INSTRUCTION: Find the line containing "Survey the image", then print it and each line after it through the end of the listing exactly, with no pictures.

AVAILABLE DATA:
--- START ---

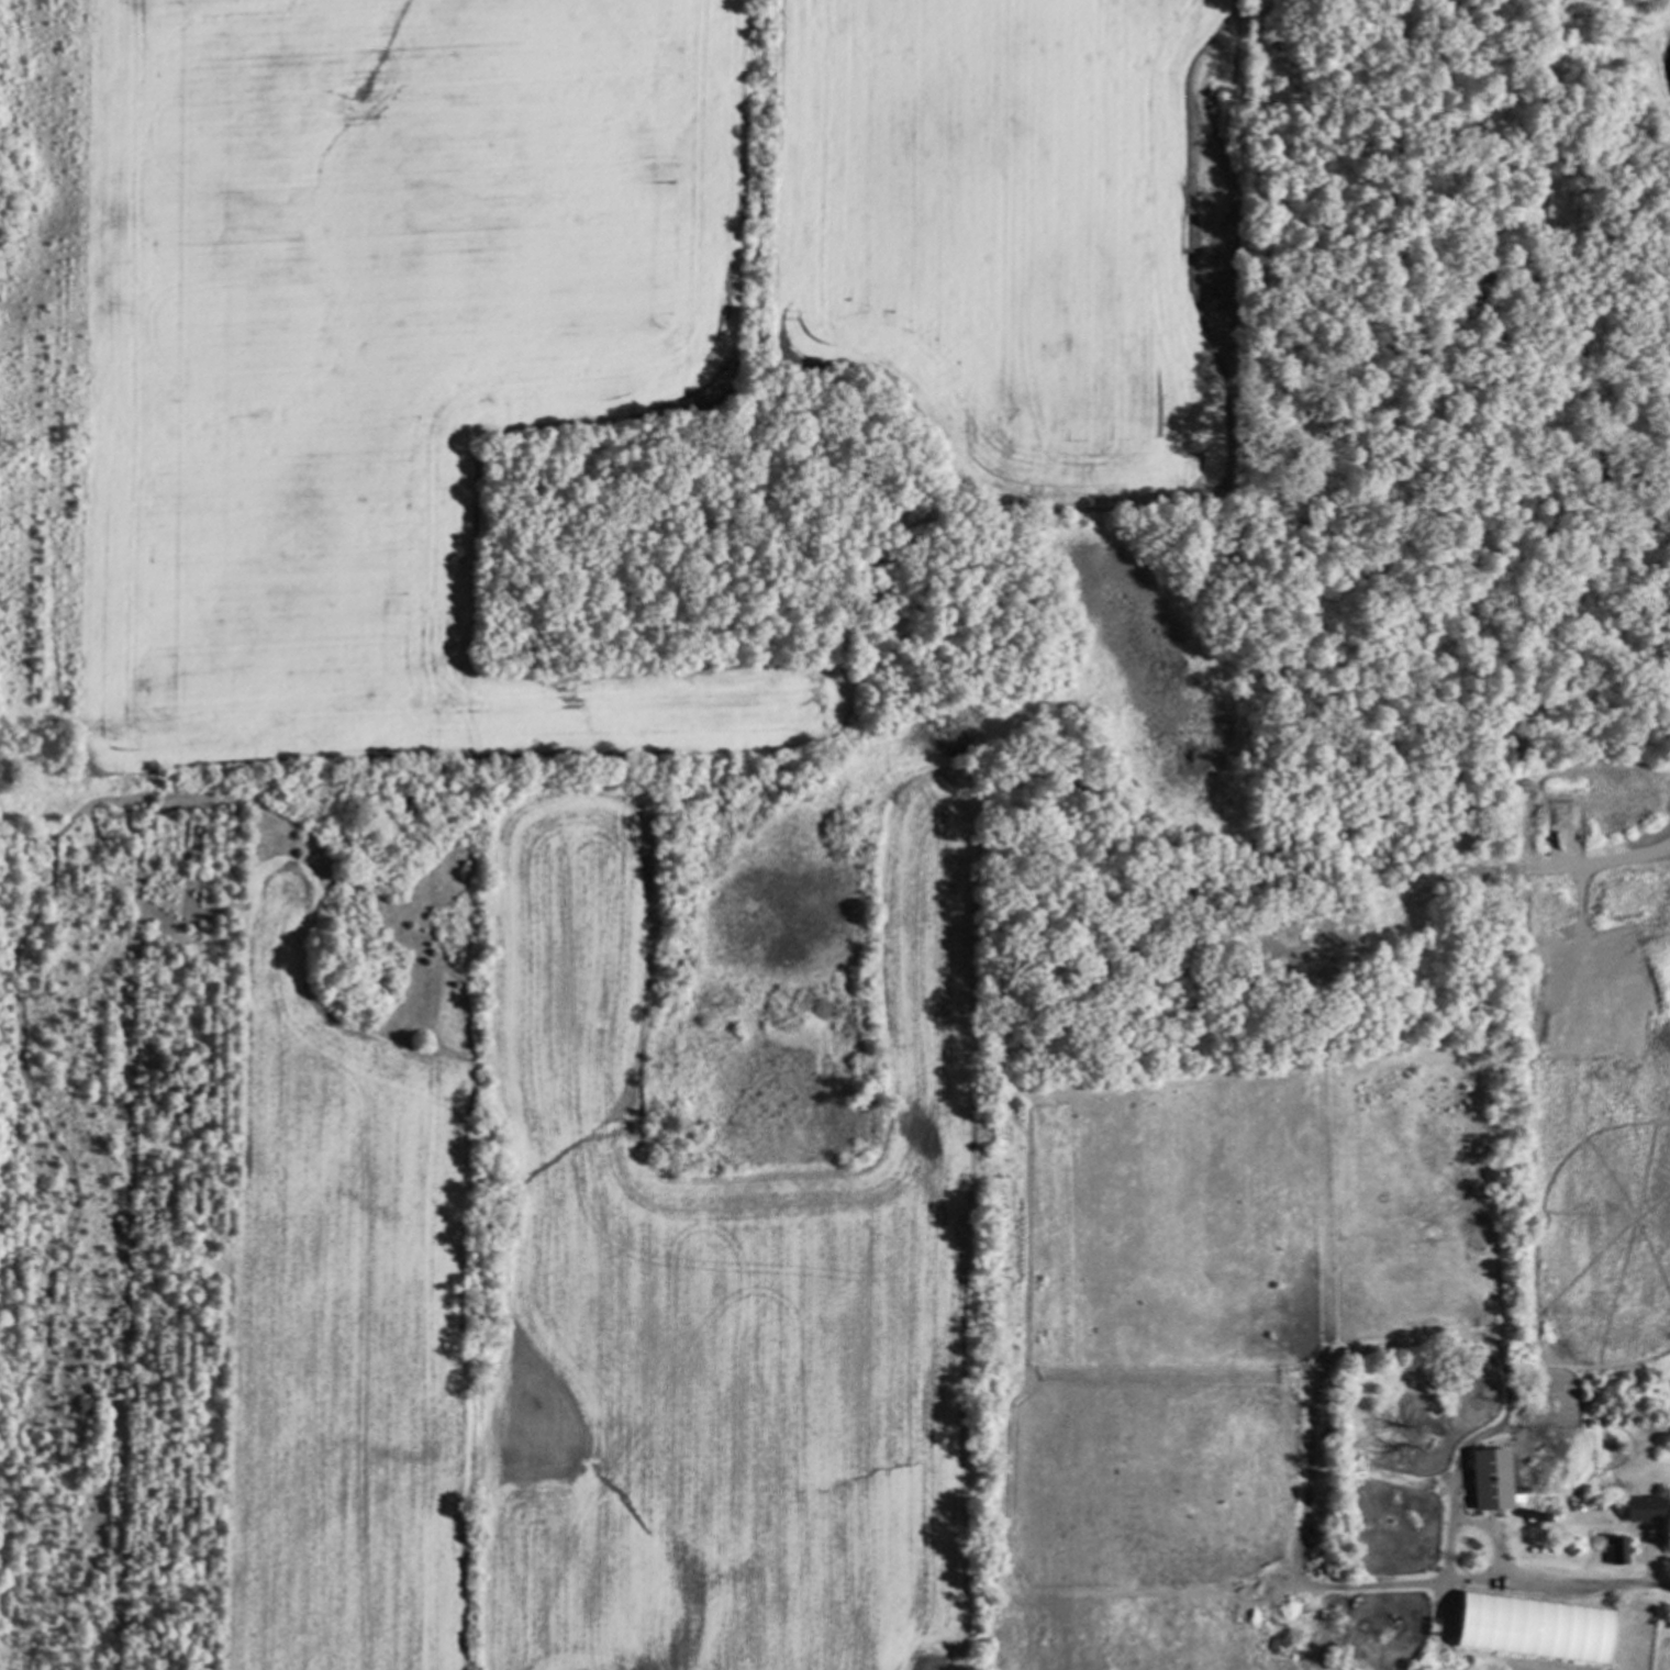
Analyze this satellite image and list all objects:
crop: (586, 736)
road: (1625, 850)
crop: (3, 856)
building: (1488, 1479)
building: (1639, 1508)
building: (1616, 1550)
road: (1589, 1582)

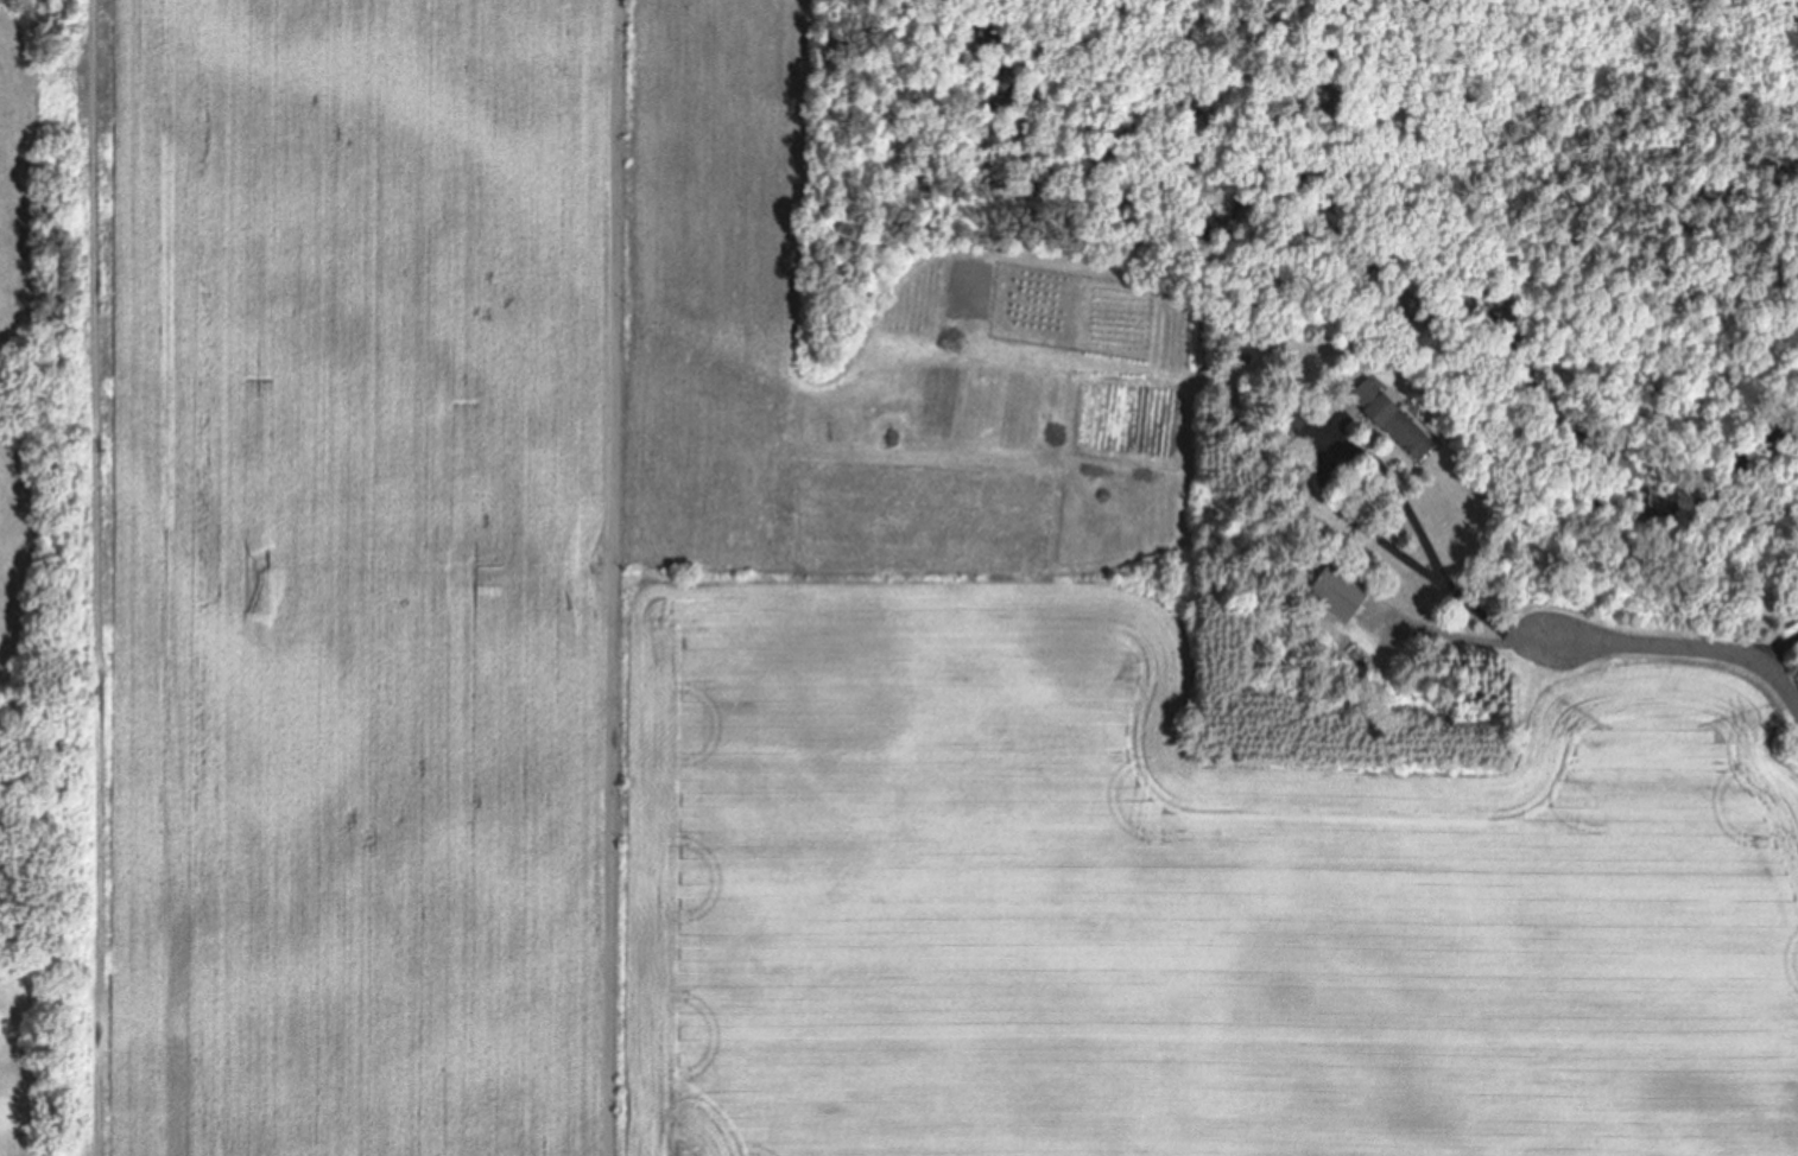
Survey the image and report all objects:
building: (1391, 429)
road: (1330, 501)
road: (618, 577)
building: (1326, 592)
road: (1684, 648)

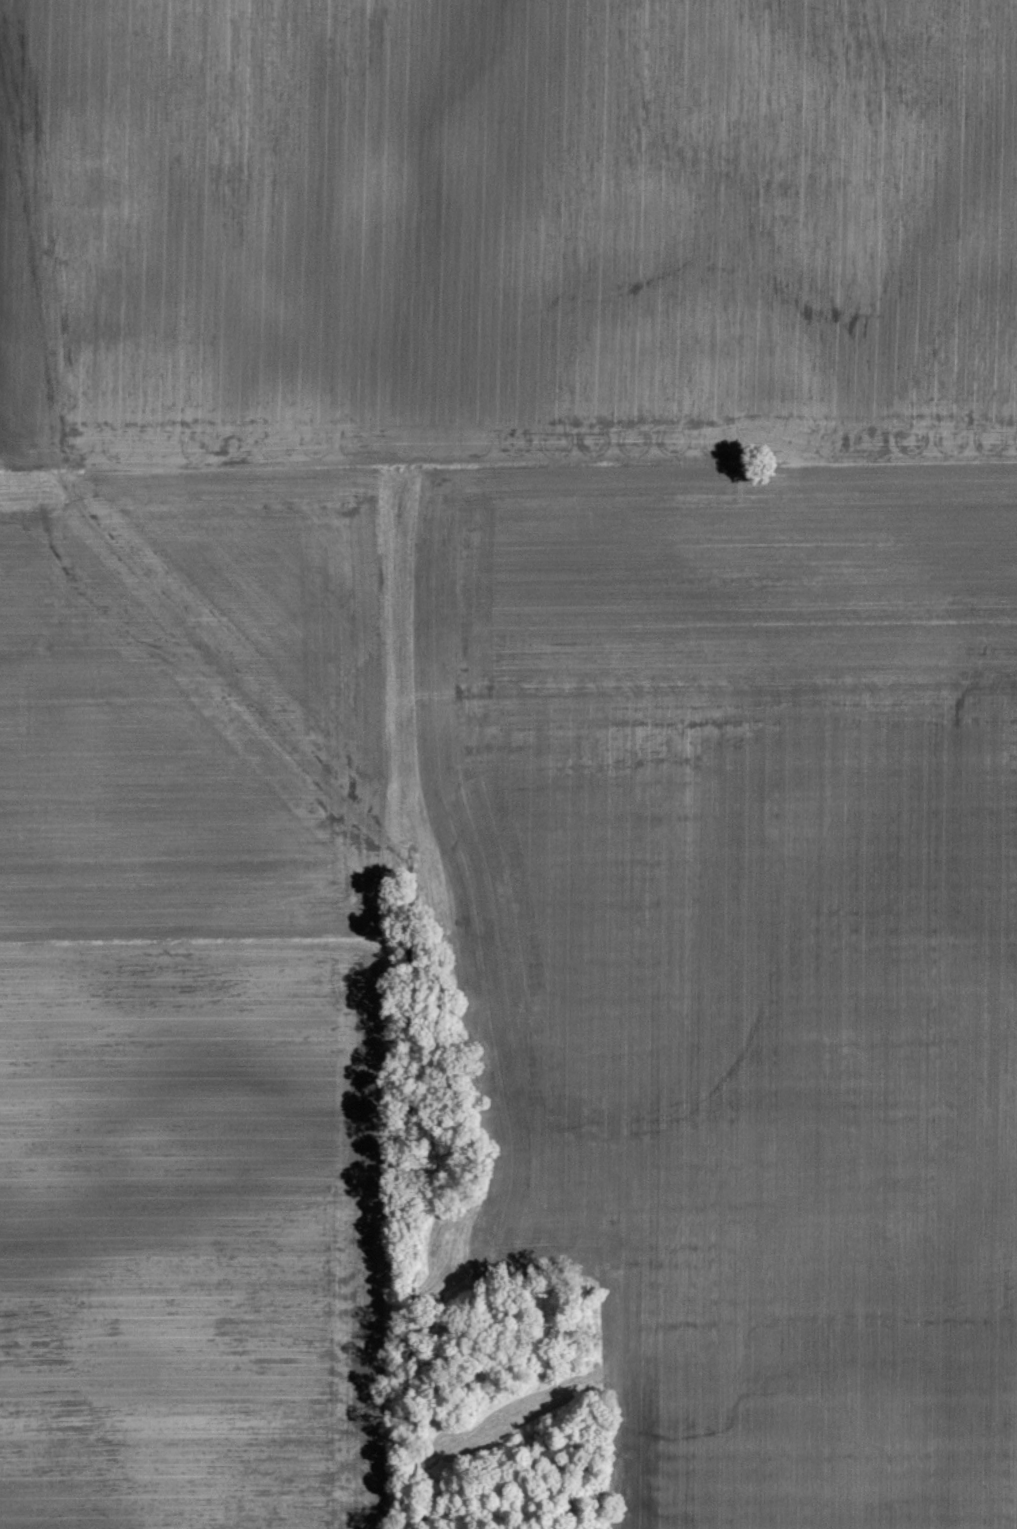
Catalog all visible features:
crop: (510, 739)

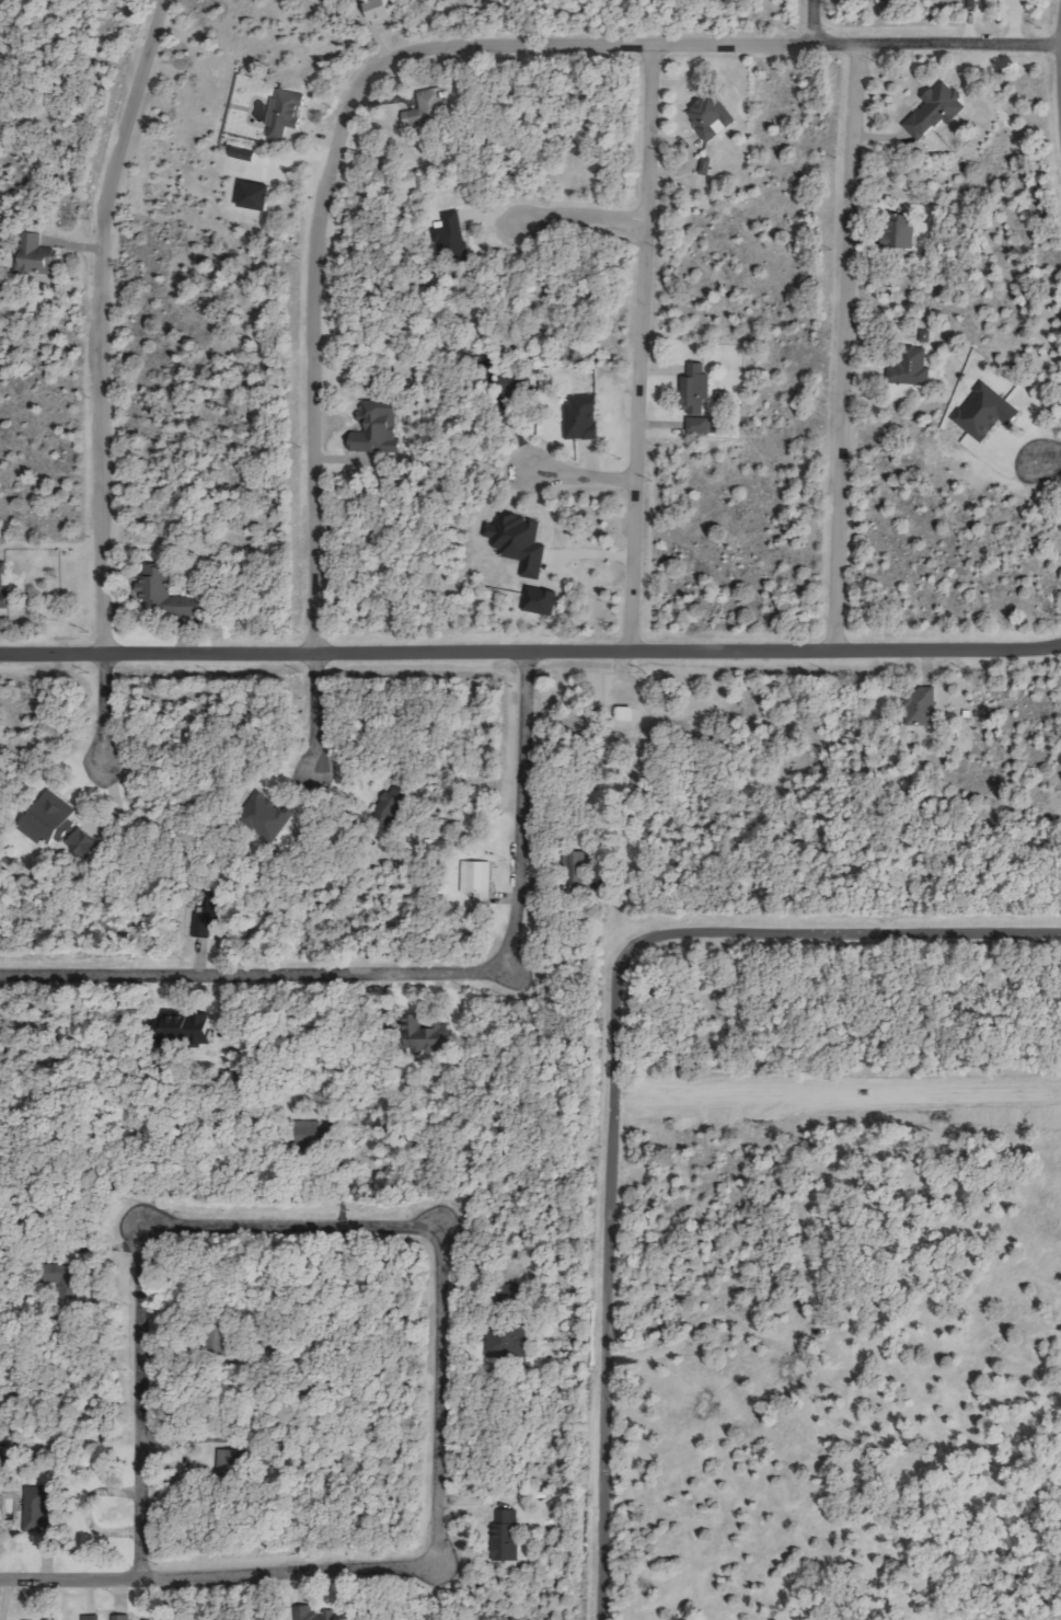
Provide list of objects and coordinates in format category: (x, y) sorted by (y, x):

--- END ---

ANSWER TO THE EXERCISE:
Survey the image and report all objects:
building: (1391, 429)
road: (1330, 501)
road: (618, 577)
building: (1326, 592)
road: (1684, 648)

Catalog all visible features:
crop: (510, 739)

Provide list of objects and coordinates in format category: (x, y) sorted by (y, x):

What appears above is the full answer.